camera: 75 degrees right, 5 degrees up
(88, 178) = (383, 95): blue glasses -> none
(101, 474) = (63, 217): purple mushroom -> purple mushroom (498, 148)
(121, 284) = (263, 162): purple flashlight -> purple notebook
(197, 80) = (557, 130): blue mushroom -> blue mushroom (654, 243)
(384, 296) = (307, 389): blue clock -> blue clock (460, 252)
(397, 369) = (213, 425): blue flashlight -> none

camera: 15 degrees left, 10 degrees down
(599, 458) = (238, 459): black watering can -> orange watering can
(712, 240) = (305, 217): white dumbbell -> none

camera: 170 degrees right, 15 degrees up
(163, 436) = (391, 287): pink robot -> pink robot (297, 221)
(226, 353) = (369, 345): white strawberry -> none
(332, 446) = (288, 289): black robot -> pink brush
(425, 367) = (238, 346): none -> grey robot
▬▬▬▬▬▬
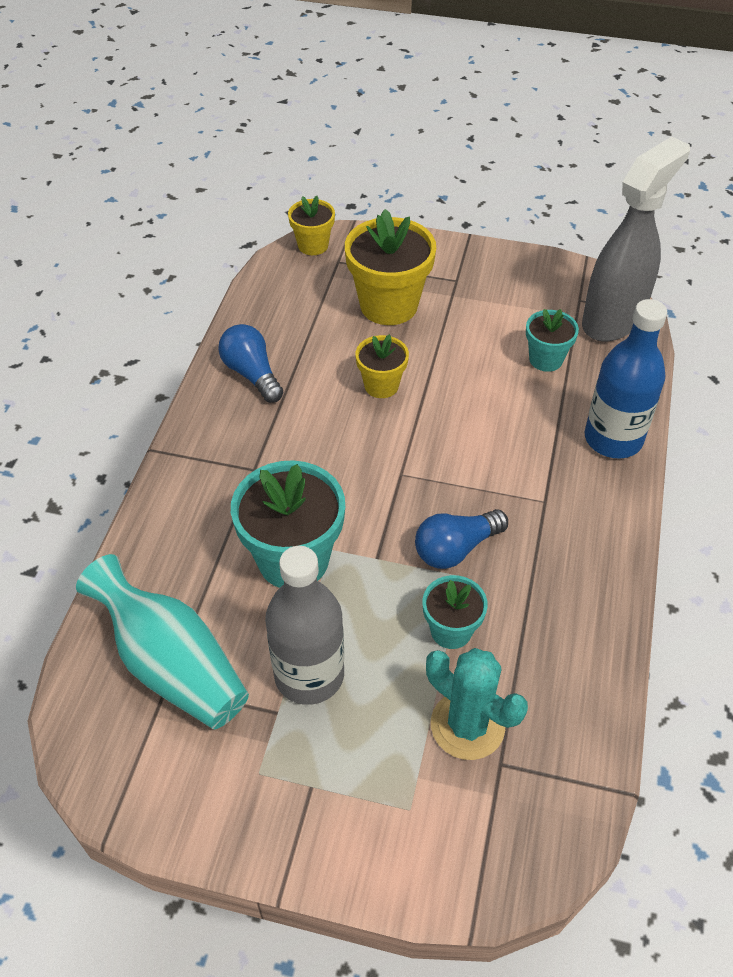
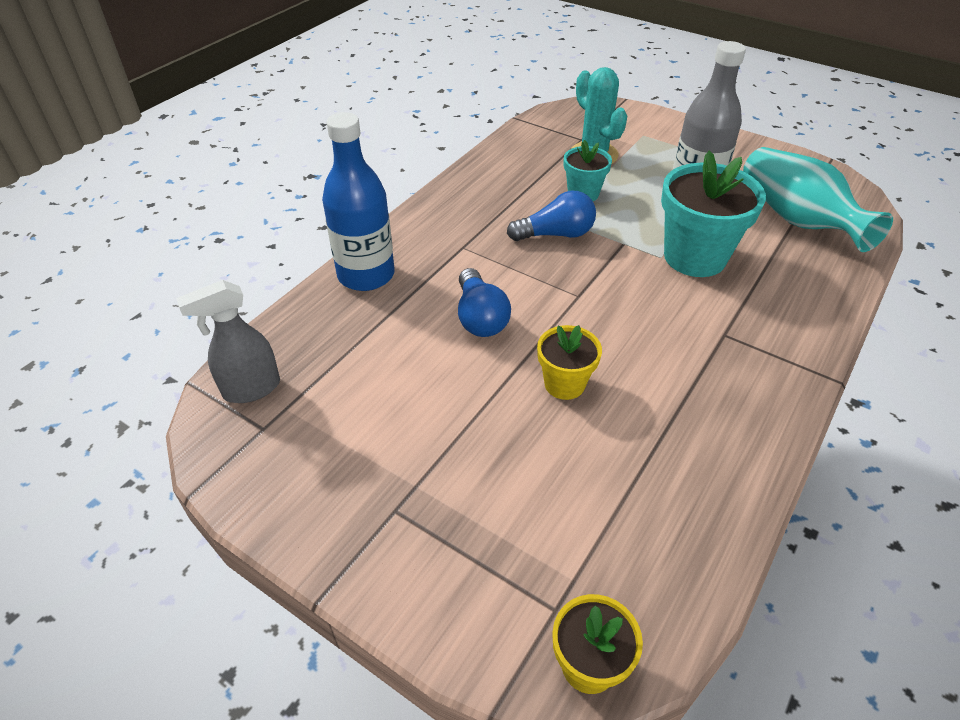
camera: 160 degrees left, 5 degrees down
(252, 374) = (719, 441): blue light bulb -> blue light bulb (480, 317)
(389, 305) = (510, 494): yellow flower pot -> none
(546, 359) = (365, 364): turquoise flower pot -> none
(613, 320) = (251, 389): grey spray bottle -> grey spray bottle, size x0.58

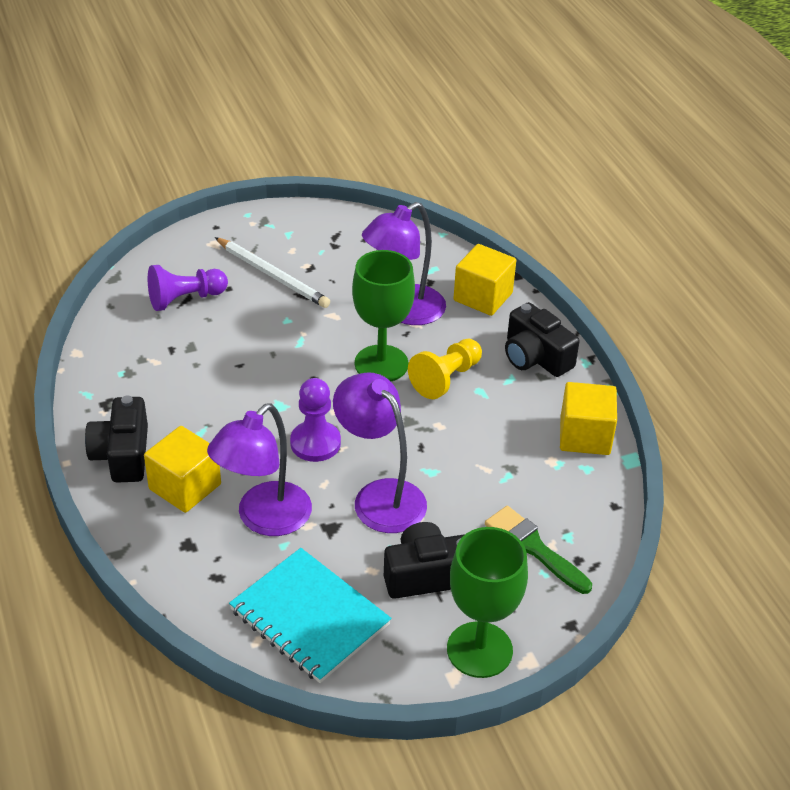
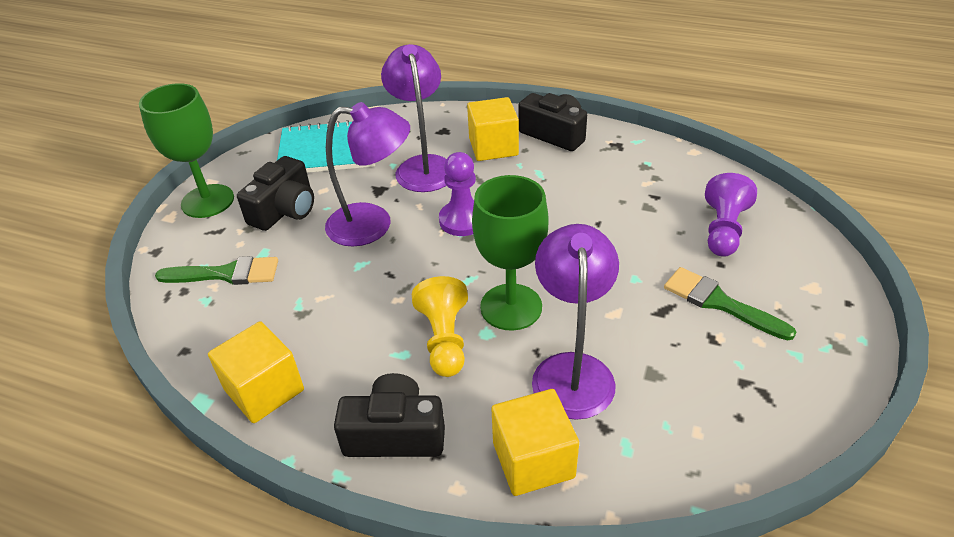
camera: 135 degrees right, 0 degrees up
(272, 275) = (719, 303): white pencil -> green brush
▬▬▬▬▬▬
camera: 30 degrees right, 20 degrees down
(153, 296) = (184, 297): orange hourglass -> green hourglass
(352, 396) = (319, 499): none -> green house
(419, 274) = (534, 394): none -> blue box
▬▬▬▬▬▬
YOUR INSTRUCTIONS: Using the entries above, return exactly the lines from the line with "camera: 170 degrees right, 15 degrees up" to the line with "(425, 367) = (238, 346): none -> grey robot", counting both of those lines.

ANSWER BELOW:
camera: 170 degrees right, 15 degrees up
(163, 436) = (391, 287): pink robot -> pink robot (297, 221)
(226, 353) = (369, 345): white strawberry -> none
(332, 446) = (288, 289): black robot -> pink brush
(425, 367) = (238, 346): none -> grey robot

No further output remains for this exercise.